• _Brief_
Count the lines in the material that contain the string "treble", treating uppercase and lowercase as different, and give only the number.

• _Input for this task_
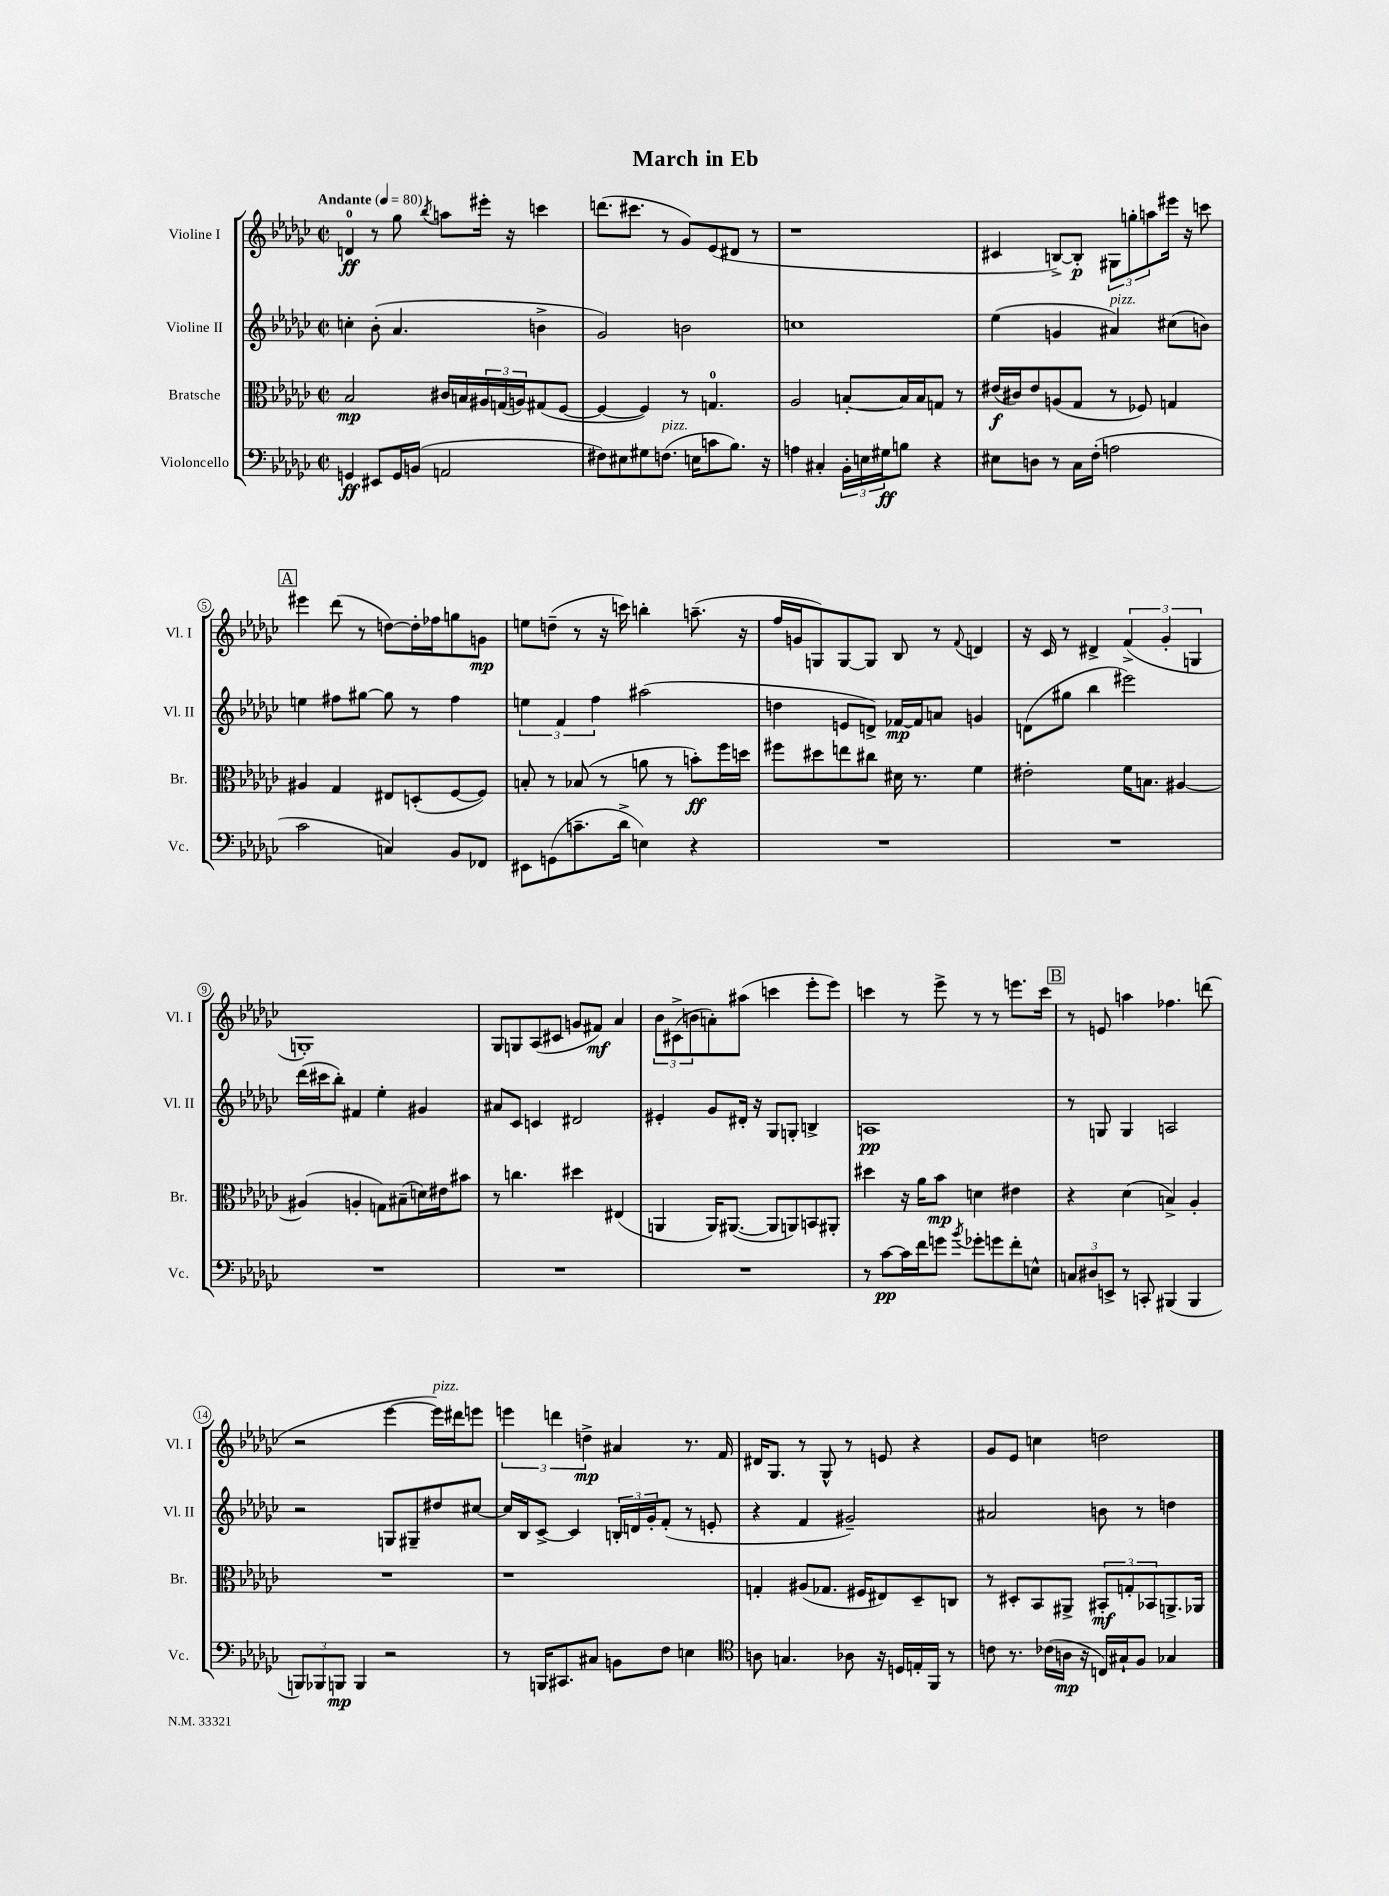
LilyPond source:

\header { title = "March in Eb" }
<<
\new StaffGroup <<
\new Staff = "s0" \with { instrumentName = "Violine I" shortInstrumentName = "Vl. I" } {
    \clef treble \key ges \major \defaultTimeSignature \time 2/2 \tempo "Andante" 4 = 80
    d'4-0\ff r8 ges''8 \acciaccatura { bes''8 } a''8 eis'''16-. r16 c'''4 |
    d'''8.( cis'''8. r8 ges'8) ees'8( dis'8 r8 |
    r1 |
    cis'4 b8~->) b8-.\p \tuplet 3/2 { gis8 g''8-. a''8 } eis'''16 r16 c'''8 |
    \mark \markup { \box "A" } eis'''4 des'''8( r8 d''8~) d''16-. fes''16 g''8 g'8\mp |
    e''8 d''8--( r8 r16 c'''16) b''4-. a''8.--( r16 |
    f''16 g'16 g8) g8~ g8 bes8 r8 \appoggiatura { f'8 } d'4 |
    r16 ces'16 r8 dis'4-> \tuplet 3/2 { f'4->( ges'4-. g4 } |
    g1-.) |
    ges8 g8 aes8( cis'8 g'8 fis'8\mf) aes'4 |
    \tuplet 3/2 { bes'8 cis'8->( b'8 } a'8-.) ais''8( c'''4 ees'''8-. ees'''8) |
    c'''4 r8 ees'''8-> r8 r8 e'''8. c'''16 |
    \mark \markup { \box "B" } r8 e'8 a''4 fes''4. d'''8( |
    r2 ees'''4~ ees'''16^\markup { \italic "pizz." }) dis'''16 e'''8 |
    \tuplet 3/2 { e'''4 d'''4 d''4->\mp } ais'4 r8. f'16 |
    dis'16 ges8. r8 ges8-^ r8 e'8 r4 |
    ges'8 ees'8 c''4 d''2 \bar "|." |
}
\new Staff = "s1" \with { instrumentName = "Violine II" shortInstrumentName = "Vl. II" } {
    \clef treble \key ges \major \defaultTimeSignature \time 2/2
    c''4-. bes'8-.( aes'4. b'4-> |
    ges'2) b'2 |
    c''1 |
    ees''4( g'4 ais'4^\markup { \italic "pizz." }) cis''8( b'8) |
    \mark \markup { \box "A" } e''4 fis''8 gis''8~ gis''8 r8 fis''4 |
    \tuplet 3/2 { e''4 f'4 f''4 } ais''2( |
    d''4 e'8 d'8->) fes'16~\mp fes'16 a'8 g'4 |
    d'8( gis''8 bes''4 eis'''2) |
    des'''16( cis'''16 bes''8-.) fis'4 ees''4-. gis'4 |
    ais'8 ces'8 c'4 dis'2 |
    eis'4-. ges'8 dis'16-. r16 ges8 g8-. b4-> |
    a1\pp |
    \mark \markup { \box "B" } r8 g8 g4 a2 |
    r2 g8 gis8-- dis''8 cis''8~ |
    cis''16 bes16 ces'8~-> ces'4 \tuplet 3/2 { b16-. d'16 ges'16-. } f'8-.( r8 e'8-. |
    r4 f'4 gis'2--) |
    ais'2 b'8 r8 d''4 \bar "|." |
}
\new Staff = "s2" \with { instrumentName = "Bratsche" shortInstrumentName = "Br." } {
    \clef alto \key ges \major \defaultTimeSignature \time 2/2
    bes2\mp cis'16 b16 \tuplet 3/2 { ais16 g16( a16) } gis8( f8~ |
    f4~ f4) r8 g4.-0 |
    aes2 b8~-. b16 b16 g8 r8 |
    eis'16\f( cis'16) eis'8 a8( ges8 r8 fes8) g4 |
    \mark \markup { \box "A" } ais4 ges4 eis8 d8-.( f8~ f8) |
    b8-. r8 bes8( r8 a'8 r8 b'8-.\ff) f''16 d''16 |
    fis''8 dis''8 e''8 cis''8 dis'16 r8. f'4 |
    eis'2-. f'16 b8. ais4~ |
    ais4( a4-. g8) bis8--( d'16) eis'16 bis'8 |
    r8 c''4. dis''4 eis4( |
    a,4 a,16) ais,8.~( ais,8 a,8) b,8 ais,8-. |
    dis''4 r16 aes'16 bes'8\mp d'4 eis'4 |
    \mark \markup { \box "B" } r4 des'4( b4->) aes4-. |
    R1 |
    r1 |
    g4-. ais8( ges8. fis16 eis8) des8-- c8 |
    r8 dis8-. bes,8 ais,8-> \tuplet 3/2 { bis,8-.\mf g8-. bes,8 } a,8.-> aes,16 \bar "|." |
}
\new Staff = "s3" \with { instrumentName = "Violoncello" shortInstrumentName = "Vc." } {
    \clef bass \key ges \major \defaultTimeSignature \time 2/2
    g,4\ff eis,8 g,16 b,16( a,2 |
    fis8) eis8 gis8 f8.^\markup { \italic "pizz." }( e16 c'8 bes8.) r16 |
    a4 cis4-. \tuplet 3/2 { bes,16-. e16 gis16\ff } b8 r4 |
    eis8 d8 r8 ces16 f16-.( a2 |
    \mark \markup { \box "A" } ces'2 c4) bes,8 fes,8 |
    eis,8 g,8( c'8.-- des'16-> e4) r4 |
    R1 |
    R1 |
    R1 |
    R1 |
    R1 |
    r8 ces'8~\pp ces'16 f'16 g'8 \acciaccatura { bes'8 } ges'8-. g'8 f'8-. e8-^ |
    \mark \markup { \box "B" } \tuplet 3/2 { c8 dis8 e,8-> } r8 c,8-. bis,,4( bis,,4 |
    \tuplet 3/2 { b,,8) bes,,8 b,,8\mp } b,,4 r2 |
    r8 b,,16 cis,8. cis8 b,8 f8 e4 |
    \clef tenor a8 g4. aes8 r16 d16 e16-. f,16 r8 |
    c'8 r8. ces'16( a16\mp r16 c16) gis16-! f8 ges4 \bar "|." |
}
>>
>>
\layout { \context { \Score \override BarNumber.stencil = #(make-stencil-circler 0.1 0.3 ly:text-interface::print) } }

• _The result_
2